Work item – In the data, find each line where the word "right" appears and list that line.

Record set –
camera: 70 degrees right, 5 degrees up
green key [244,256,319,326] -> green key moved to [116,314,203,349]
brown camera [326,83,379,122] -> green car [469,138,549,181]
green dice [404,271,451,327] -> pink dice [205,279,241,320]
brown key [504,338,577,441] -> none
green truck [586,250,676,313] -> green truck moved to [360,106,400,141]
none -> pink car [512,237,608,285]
==
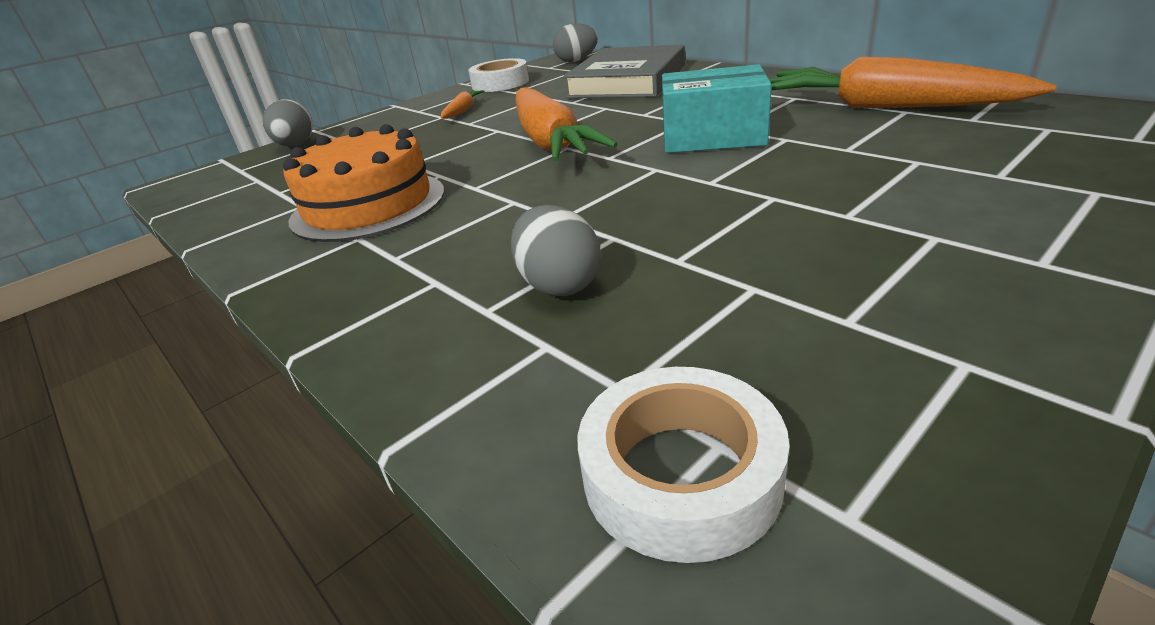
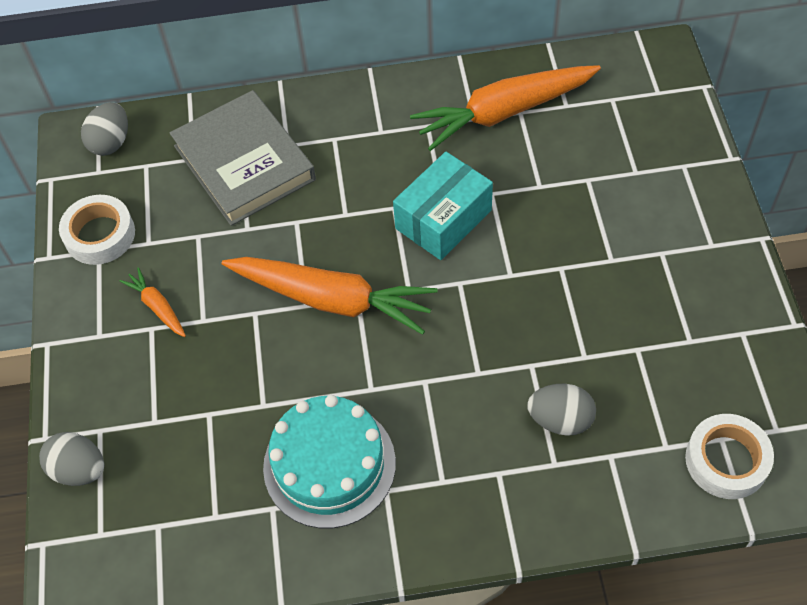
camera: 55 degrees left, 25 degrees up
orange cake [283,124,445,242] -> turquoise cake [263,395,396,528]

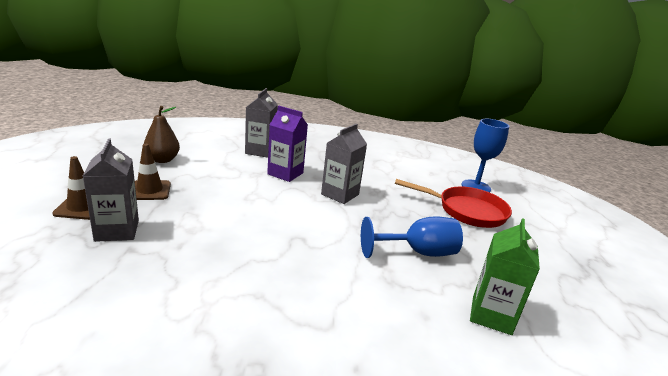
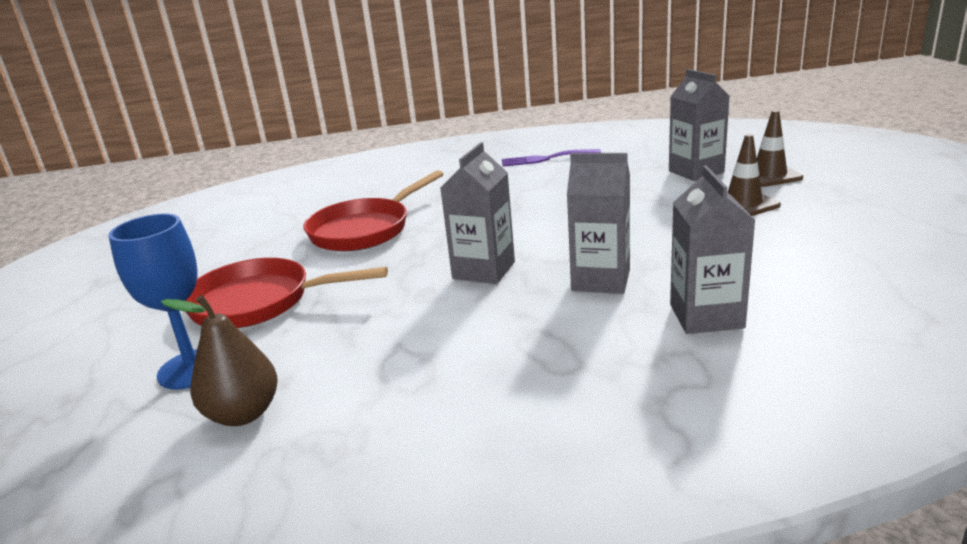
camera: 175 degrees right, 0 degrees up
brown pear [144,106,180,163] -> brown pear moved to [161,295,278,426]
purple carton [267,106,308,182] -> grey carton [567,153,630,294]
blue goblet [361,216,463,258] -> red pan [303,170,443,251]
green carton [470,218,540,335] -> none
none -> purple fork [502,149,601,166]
---
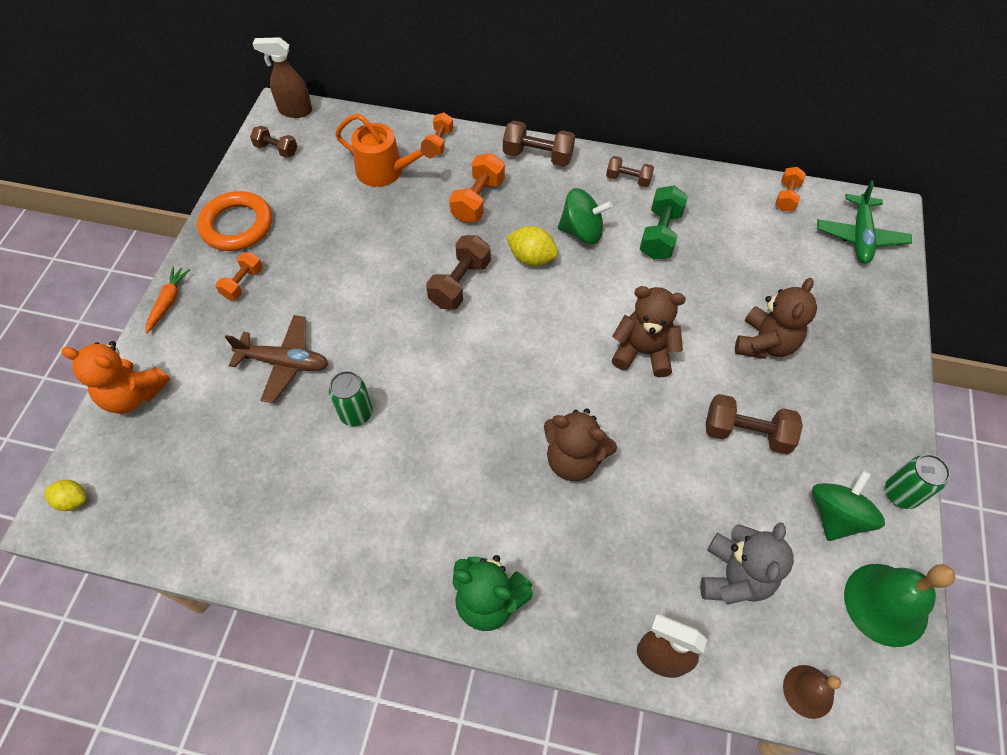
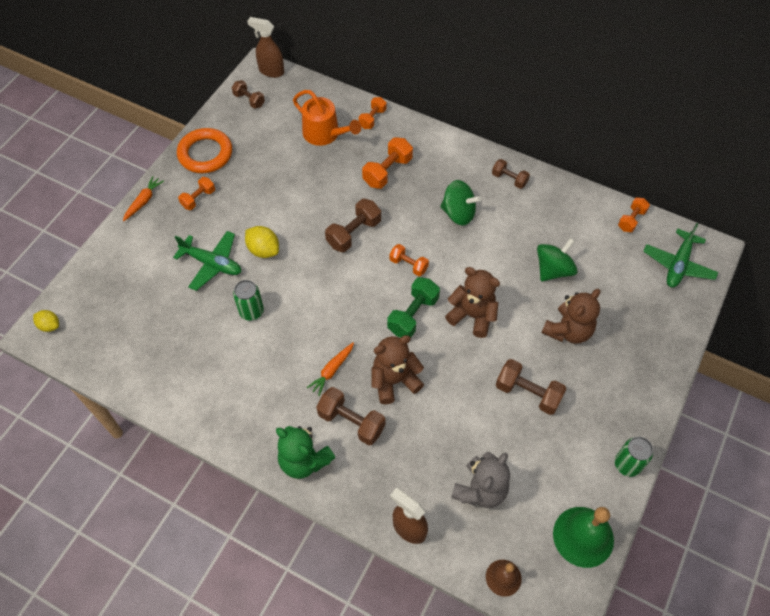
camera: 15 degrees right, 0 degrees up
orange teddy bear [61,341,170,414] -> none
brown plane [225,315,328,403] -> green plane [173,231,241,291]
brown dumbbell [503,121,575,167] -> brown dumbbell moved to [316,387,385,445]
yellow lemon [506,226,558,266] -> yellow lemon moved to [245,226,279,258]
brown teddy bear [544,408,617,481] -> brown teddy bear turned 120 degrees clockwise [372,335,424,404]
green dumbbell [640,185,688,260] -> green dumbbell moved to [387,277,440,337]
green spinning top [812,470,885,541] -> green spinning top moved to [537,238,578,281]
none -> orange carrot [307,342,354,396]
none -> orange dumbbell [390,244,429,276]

Completed task –
camera: 70 degrees right, 5 degrees up
camera: 175 degrees right, 0 degrees up
camera: 15 degrees right, 0 degrees up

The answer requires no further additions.